WORK ORDER: Output all records exactly.

DATASET RECORDS:
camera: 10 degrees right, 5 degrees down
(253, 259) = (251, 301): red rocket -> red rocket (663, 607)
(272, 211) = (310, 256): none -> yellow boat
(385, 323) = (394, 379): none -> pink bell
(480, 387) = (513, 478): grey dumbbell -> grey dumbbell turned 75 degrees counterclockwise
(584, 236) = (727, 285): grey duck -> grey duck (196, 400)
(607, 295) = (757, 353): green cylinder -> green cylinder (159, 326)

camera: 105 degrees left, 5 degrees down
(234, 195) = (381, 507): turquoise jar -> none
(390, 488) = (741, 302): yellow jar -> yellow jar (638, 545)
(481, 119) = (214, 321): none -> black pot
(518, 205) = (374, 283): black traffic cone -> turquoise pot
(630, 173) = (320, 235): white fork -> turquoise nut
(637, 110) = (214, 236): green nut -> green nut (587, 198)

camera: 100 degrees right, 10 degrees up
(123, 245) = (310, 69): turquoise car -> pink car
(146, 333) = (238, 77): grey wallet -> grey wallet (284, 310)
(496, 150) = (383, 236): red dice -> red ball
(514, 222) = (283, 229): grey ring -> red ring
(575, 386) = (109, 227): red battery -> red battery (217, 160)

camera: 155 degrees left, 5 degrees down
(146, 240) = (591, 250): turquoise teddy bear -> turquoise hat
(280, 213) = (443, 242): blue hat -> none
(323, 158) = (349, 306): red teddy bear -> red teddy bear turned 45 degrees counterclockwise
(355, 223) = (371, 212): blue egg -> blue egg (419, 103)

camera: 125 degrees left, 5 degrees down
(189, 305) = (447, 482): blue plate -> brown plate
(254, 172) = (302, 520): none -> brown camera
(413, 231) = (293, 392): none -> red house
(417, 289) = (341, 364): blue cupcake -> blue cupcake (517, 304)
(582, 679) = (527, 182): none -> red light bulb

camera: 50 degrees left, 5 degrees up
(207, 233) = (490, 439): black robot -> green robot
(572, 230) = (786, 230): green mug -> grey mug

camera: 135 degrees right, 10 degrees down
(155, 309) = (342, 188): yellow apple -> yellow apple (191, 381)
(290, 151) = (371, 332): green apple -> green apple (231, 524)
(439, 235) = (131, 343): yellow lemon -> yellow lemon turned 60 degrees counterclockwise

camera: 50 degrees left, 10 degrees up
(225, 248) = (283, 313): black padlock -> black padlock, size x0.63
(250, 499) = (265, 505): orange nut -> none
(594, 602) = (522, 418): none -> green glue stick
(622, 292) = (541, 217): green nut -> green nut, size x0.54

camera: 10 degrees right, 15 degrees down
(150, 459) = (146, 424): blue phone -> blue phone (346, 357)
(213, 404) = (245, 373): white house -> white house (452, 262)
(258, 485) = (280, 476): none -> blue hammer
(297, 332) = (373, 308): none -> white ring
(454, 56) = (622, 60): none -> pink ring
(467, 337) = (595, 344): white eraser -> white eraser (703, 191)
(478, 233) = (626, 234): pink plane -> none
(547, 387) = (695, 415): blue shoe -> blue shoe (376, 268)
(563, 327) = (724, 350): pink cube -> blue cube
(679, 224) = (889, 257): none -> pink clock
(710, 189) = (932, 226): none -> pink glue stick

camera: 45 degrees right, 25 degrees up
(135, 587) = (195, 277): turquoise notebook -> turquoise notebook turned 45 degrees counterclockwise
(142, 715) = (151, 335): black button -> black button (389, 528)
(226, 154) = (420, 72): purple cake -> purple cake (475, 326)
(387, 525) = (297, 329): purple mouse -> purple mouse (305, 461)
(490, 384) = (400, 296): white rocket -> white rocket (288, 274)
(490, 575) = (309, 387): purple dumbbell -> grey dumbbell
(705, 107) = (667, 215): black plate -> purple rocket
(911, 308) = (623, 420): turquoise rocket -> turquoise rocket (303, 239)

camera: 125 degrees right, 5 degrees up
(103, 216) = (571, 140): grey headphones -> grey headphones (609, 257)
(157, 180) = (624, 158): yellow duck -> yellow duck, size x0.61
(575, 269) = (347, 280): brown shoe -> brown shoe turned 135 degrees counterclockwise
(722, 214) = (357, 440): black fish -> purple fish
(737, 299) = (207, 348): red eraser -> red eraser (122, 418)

SOLUTION FOR THIS TASK:
camera: 10 degrees right, 5 degrees down
(253, 259) = (251, 301): red rocket -> red rocket (663, 607)
(272, 211) = (310, 256): none -> yellow boat
(385, 323) = (394, 379): none -> pink bell
(480, 387) = (513, 478): grey dumbbell -> grey dumbbell turned 75 degrees counterclockwise
(584, 236) = (727, 285): grey duck -> grey duck (196, 400)
(607, 295) = (757, 353): green cylinder -> green cylinder (159, 326)

camera: 105 degrees left, 5 degrees down
(234, 195) = (381, 507): turquoise jar -> none
(390, 488) = (741, 302): yellow jar -> yellow jar (638, 545)
(481, 119) = (214, 321): none -> black pot
(518, 205) = (374, 283): black traffic cone -> turquoise pot
(630, 173) = (320, 235): white fork -> turquoise nut
(637, 110) = (214, 236): green nut -> green nut (587, 198)

camera: 100 degrees right, 10 degrees up
(123, 245) = (310, 69): turquoise car -> pink car
(146, 333) = (238, 77): grey wallet -> grey wallet (284, 310)
(496, 150) = (383, 236): red dice -> red ball
(514, 222) = (283, 229): grey ring -> red ring
(575, 386) = (109, 227): red battery -> red battery (217, 160)

camera: 155 degrees left, 5 degrees down
(146, 240) = (591, 250): turquoise teddy bear -> turquoise hat
(280, 213) = (443, 242): blue hat -> none
(323, 158) = (349, 306): red teddy bear -> red teddy bear turned 45 degrees counterclockwise
(355, 223) = (371, 212): blue egg -> blue egg (419, 103)

camera: 125 degrees left, 5 degrees down
(189, 305) = (447, 482): blue plate -> brown plate
(254, 172) = (302, 520): none -> brown camera
(413, 231) = (293, 392): none -> red house
(417, 289) = (341, 364): blue cupcake -> blue cupcake (517, 304)
(582, 679) = (527, 182): none -> red light bulb

camera: 50 degrees left, 5 degrees up
(207, 233) = (490, 439): black robot -> green robot
(572, 230) = (786, 230): green mug -> grey mug

camera: 135 degrees right, 10 degrees down
(155, 309) = (342, 188): yellow apple -> yellow apple (191, 381)
(290, 151) = (371, 332): green apple -> green apple (231, 524)
(439, 235) = (131, 343): yellow lemon -> yellow lemon turned 60 degrees counterclockwise

camera: 50 degrees left, 10 degrees up
(225, 248) = (283, 313): black padlock -> black padlock, size x0.63
(250, 499) = (265, 505): orange nut -> none
(594, 602) = (522, 418): none -> green glue stick
(622, 292) = (541, 217): green nut -> green nut, size x0.54

camera: 10 degrees right, 15 degrees down
(150, 459) = (146, 424): blue phone -> blue phone (346, 357)
(213, 404) = (245, 373): white house -> white house (452, 262)
(258, 485) = (280, 476): none -> blue hammer
(297, 332) = (373, 308): none -> white ring
(454, 56) = (622, 60): none -> pink ring
(467, 337) = (595, 344): white eraser -> white eraser (703, 191)
(478, 233) = (626, 234): pink plane -> none
(547, 387) = (695, 415): blue shoe -> blue shoe (376, 268)
(563, 327) = (724, 350): pink cube -> blue cube
(679, 224) = (889, 257): none -> pink clock
(710, 189) = (932, 226): none -> pink glue stick

camera: 45 degrees right, 25 degrees up
(135, 587) = (195, 277): turquoise notebook -> turquoise notebook turned 45 degrees counterclockwise
(142, 715) = (151, 335): black button -> black button (389, 528)
(226, 154) = (420, 72): purple cake -> purple cake (475, 326)
(387, 525) = (297, 329): purple mouse -> purple mouse (305, 461)
(490, 384) = (400, 296): white rocket -> white rocket (288, 274)
(490, 575) = (309, 387): purple dumbbell -> grey dumbbell
(705, 107) = (667, 215): black plate -> purple rocket
(911, 308) = (623, 420): turquoise rocket -> turquoise rocket (303, 239)

camera: 125 degrees right, 5 degrees up
(103, 216) = (571, 140): grey headphones -> grey headphones (609, 257)
(157, 180) = (624, 158): yellow duck -> yellow duck, size x0.61
(575, 269) = (347, 280): brown shoe -> brown shoe turned 135 degrees counterclockwise
(722, 214) = (357, 440): black fish -> purple fish
(737, 299) = (207, 348): red eraser -> red eraser (122, 418)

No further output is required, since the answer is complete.